Aim of the exercise |
The records below are to be restated word for word, with every picture left out.

Object correspondence data
__________________________________________________

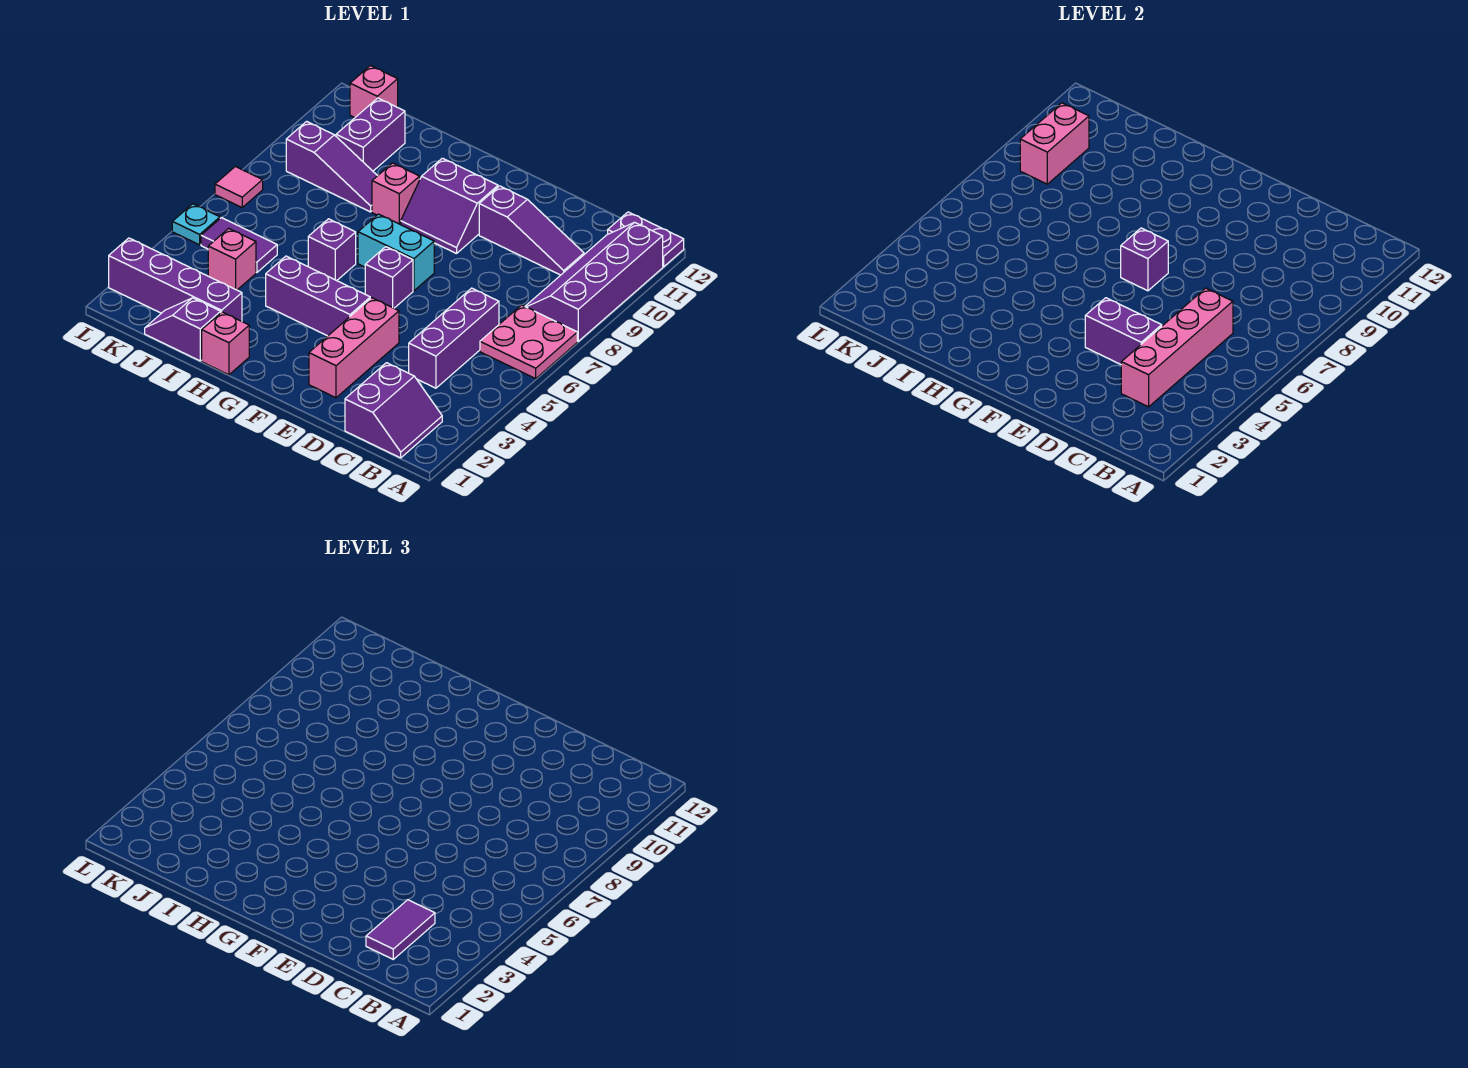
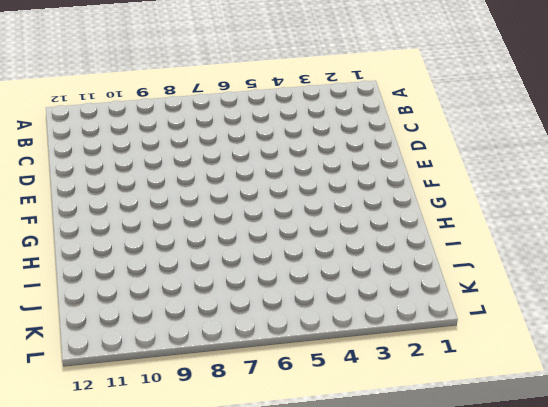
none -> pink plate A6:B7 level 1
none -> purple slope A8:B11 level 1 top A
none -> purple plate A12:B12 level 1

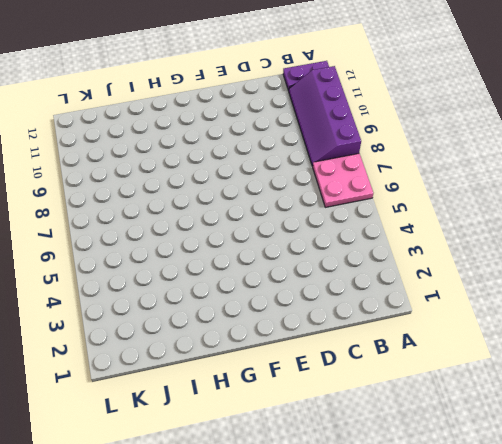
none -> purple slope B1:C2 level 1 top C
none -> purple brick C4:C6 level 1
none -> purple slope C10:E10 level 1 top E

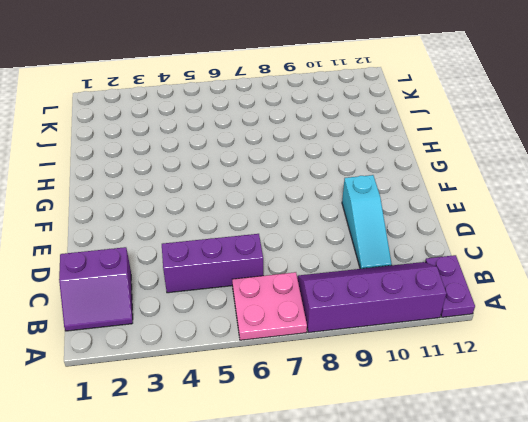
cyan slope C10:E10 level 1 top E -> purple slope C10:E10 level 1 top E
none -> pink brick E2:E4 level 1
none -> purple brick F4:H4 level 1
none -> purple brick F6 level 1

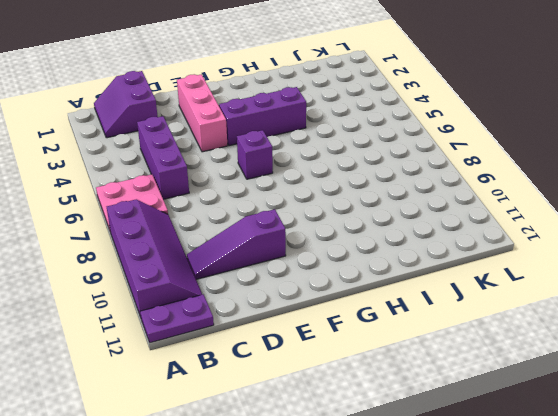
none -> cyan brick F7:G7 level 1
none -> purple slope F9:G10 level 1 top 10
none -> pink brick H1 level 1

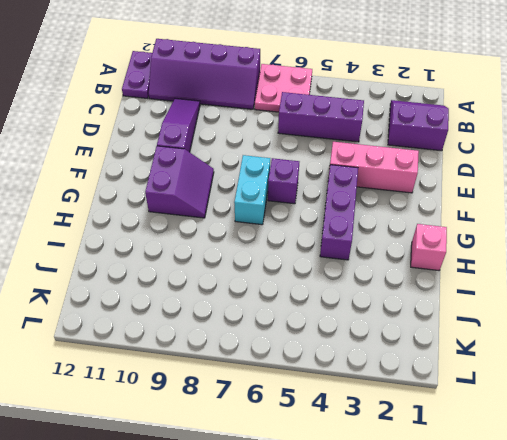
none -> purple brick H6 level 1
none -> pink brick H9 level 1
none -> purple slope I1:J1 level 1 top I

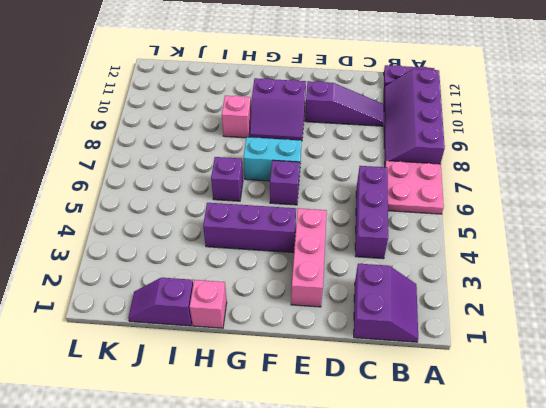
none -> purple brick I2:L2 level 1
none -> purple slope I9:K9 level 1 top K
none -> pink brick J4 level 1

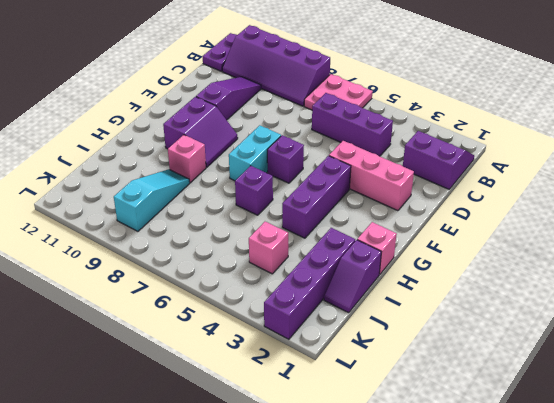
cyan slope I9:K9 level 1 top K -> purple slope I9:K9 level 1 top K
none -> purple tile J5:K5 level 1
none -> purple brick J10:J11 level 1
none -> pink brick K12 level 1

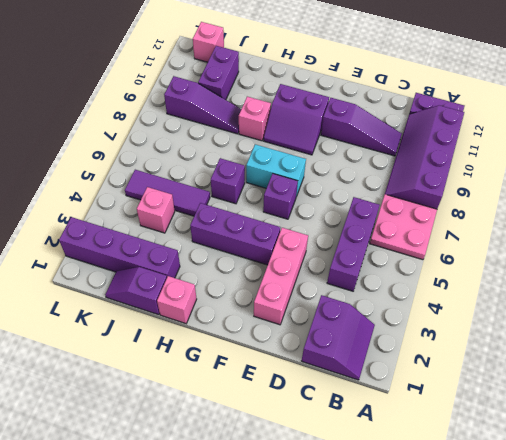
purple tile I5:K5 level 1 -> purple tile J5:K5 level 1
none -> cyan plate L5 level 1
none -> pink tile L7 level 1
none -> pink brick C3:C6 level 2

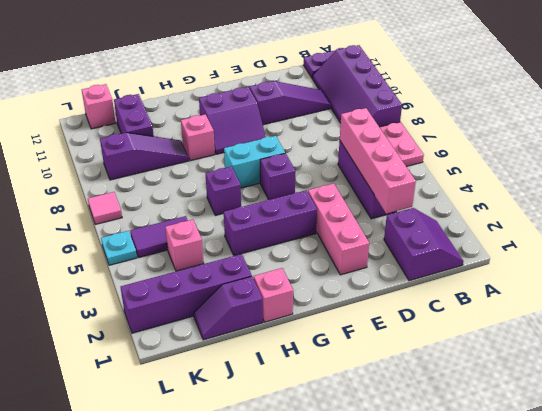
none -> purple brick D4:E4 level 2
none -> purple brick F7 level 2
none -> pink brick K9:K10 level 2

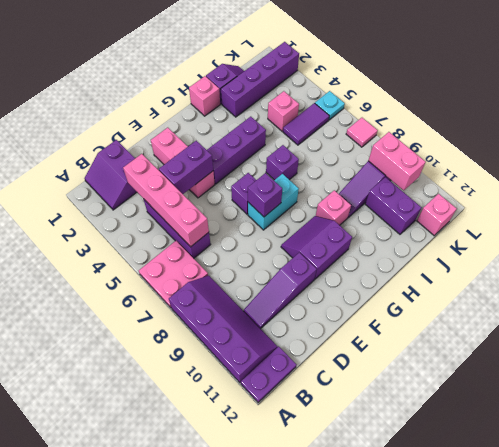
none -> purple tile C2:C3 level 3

__________________________________________________

Output for this exercise |
none -> pink plate A6:B7 level 1
none -> purple slope A8:B11 level 1 top A
none -> purple plate A12:B12 level 1

none -> purple slope B1:C2 level 1 top C
none -> purple brick C4:C6 level 1
none -> purple slope C10:E10 level 1 top E

cyan slope C10:E10 level 1 top E -> purple slope C10:E10 level 1 top E
none -> pink brick E2:E4 level 1
none -> purple brick F4:H4 level 1
none -> purple brick F6 level 1

none -> cyan brick F7:G7 level 1
none -> purple slope F9:G10 level 1 top 10
none -> pink brick H1 level 1

none -> purple brick H6 level 1
none -> pink brick H9 level 1
none -> purple slope I1:J1 level 1 top I

none -> purple brick I2:L2 level 1
none -> purple slope I9:K9 level 1 top K
none -> pink brick J4 level 1

cyan slope I9:K9 level 1 top K -> purple slope I9:K9 level 1 top K
none -> purple tile J5:K5 level 1
none -> purple brick J10:J11 level 1
none -> pink brick K12 level 1

purple tile I5:K5 level 1 -> purple tile J5:K5 level 1
none -> cyan plate L5 level 1
none -> pink tile L7 level 1
none -> pink brick C3:C6 level 2

none -> purple brick D4:E4 level 2
none -> purple brick F7 level 2
none -> pink brick K9:K10 level 2

none -> purple tile C2:C3 level 3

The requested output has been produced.